What the exercise asks: Only one portion of the data is to be written out: from the line bearing "R201: 1k (GND, VCC) -> 1k (SIG6, VCC)" through the line bearing "R207: none -> 100k (SIG7, VCC)". Write it exactly as it appears.

Records provided:
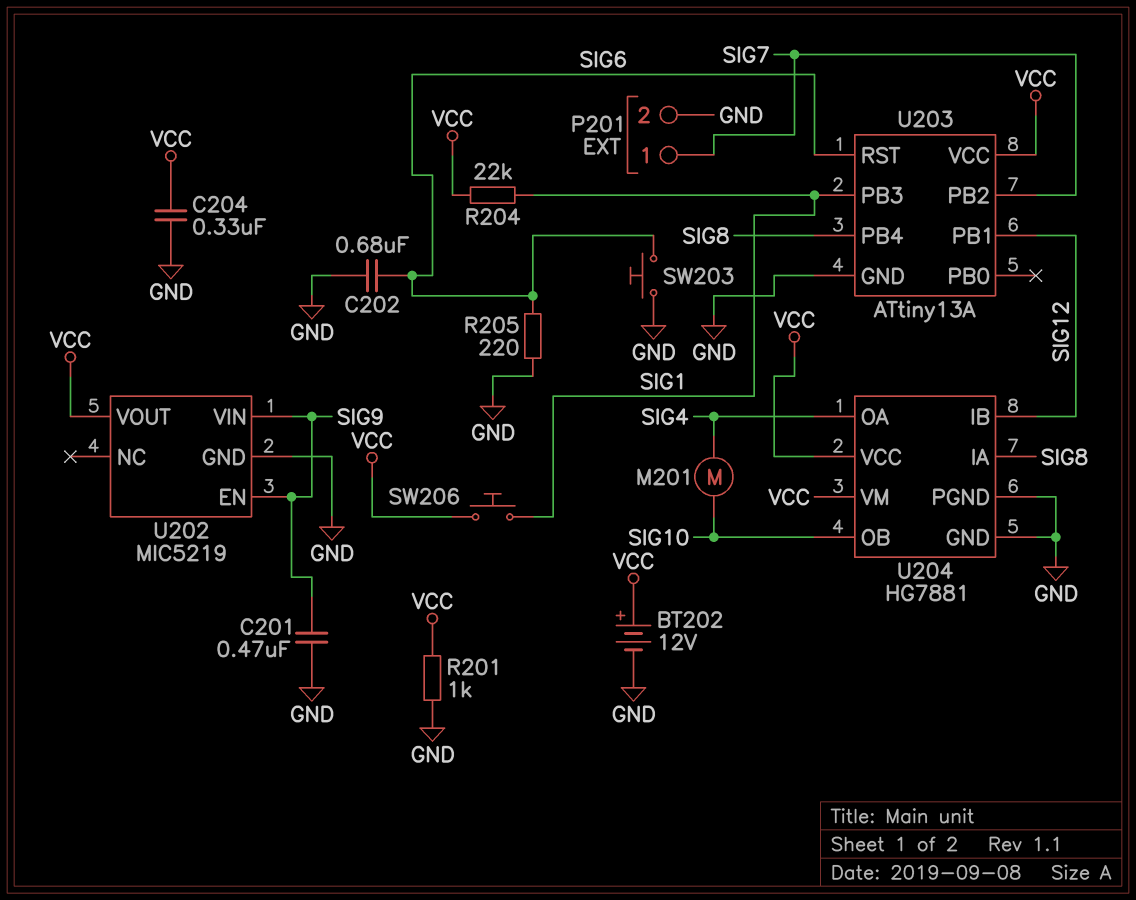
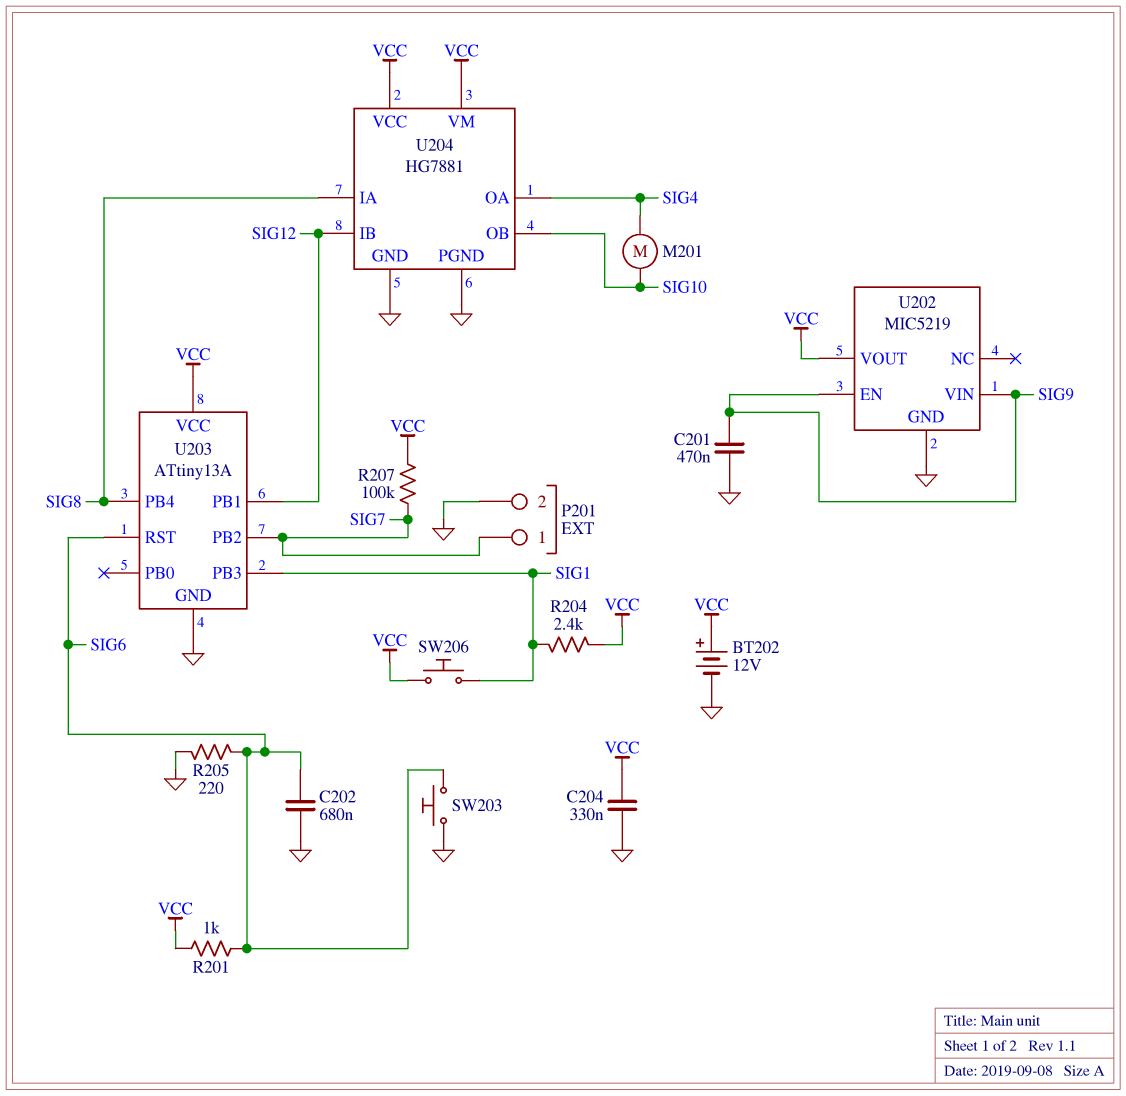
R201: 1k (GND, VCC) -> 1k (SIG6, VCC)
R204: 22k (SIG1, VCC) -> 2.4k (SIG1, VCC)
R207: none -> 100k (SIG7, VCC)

* * *

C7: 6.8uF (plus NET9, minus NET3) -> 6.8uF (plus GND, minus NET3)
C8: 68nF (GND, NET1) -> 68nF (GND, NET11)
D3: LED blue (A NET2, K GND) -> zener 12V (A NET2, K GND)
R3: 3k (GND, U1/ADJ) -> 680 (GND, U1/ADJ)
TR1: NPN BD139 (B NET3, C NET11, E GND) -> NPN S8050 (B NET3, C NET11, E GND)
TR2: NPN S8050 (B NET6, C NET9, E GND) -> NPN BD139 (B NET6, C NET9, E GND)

---

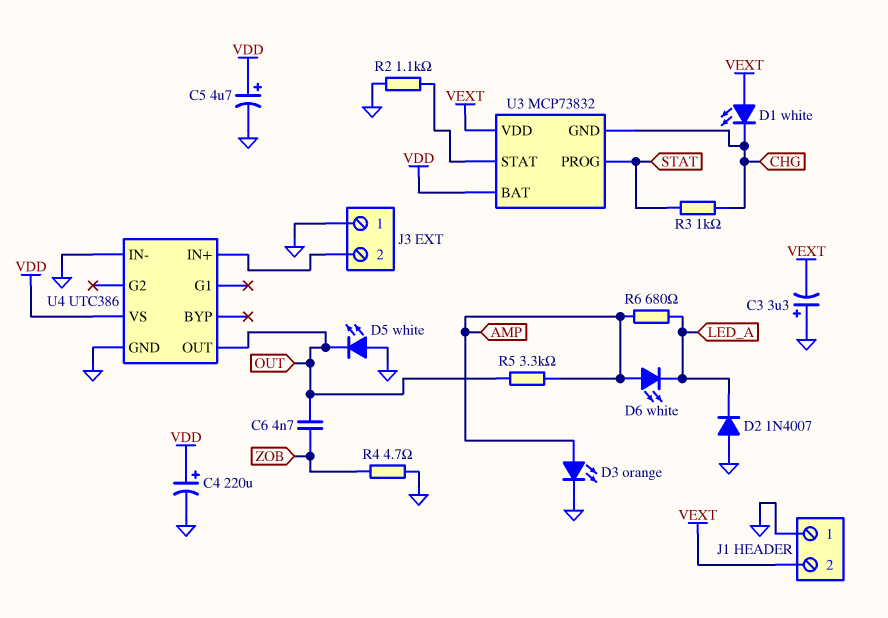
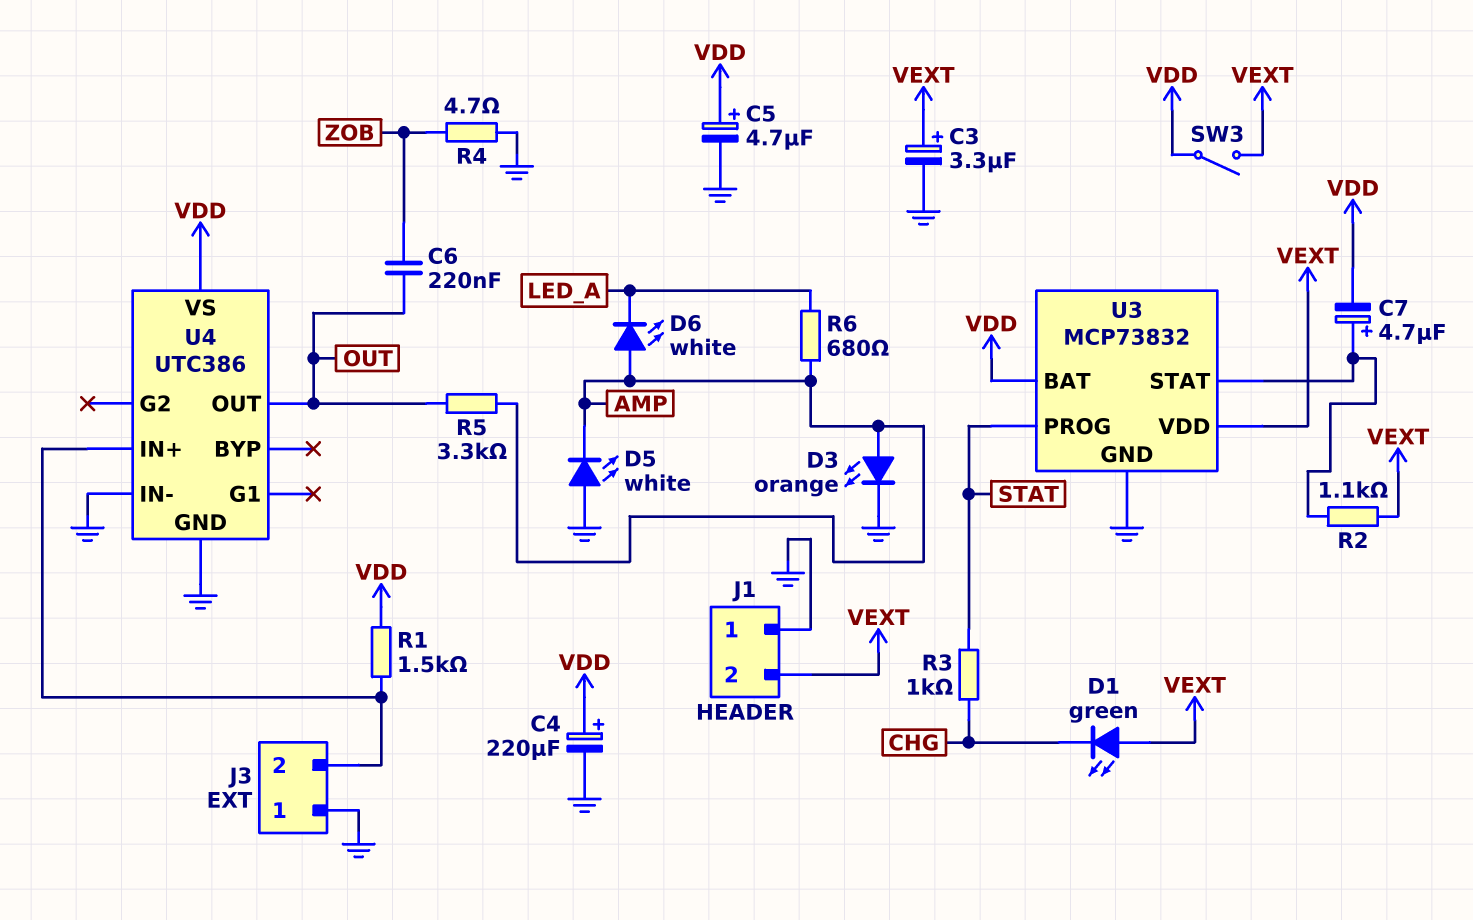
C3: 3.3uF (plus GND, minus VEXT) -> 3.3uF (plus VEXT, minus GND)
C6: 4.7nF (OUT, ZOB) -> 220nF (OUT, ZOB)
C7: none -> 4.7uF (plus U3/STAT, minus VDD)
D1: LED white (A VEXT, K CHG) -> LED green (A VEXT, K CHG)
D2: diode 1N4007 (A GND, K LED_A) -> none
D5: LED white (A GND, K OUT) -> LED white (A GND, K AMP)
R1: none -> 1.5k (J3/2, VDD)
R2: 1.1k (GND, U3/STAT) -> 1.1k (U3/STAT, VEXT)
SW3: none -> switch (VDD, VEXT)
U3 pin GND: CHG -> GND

Answer area:
R201: 1k (GND, VCC) -> 1k (SIG6, VCC)
R204: 22k (SIG1, VCC) -> 2.4k (SIG1, VCC)
R207: none -> 100k (SIG7, VCC)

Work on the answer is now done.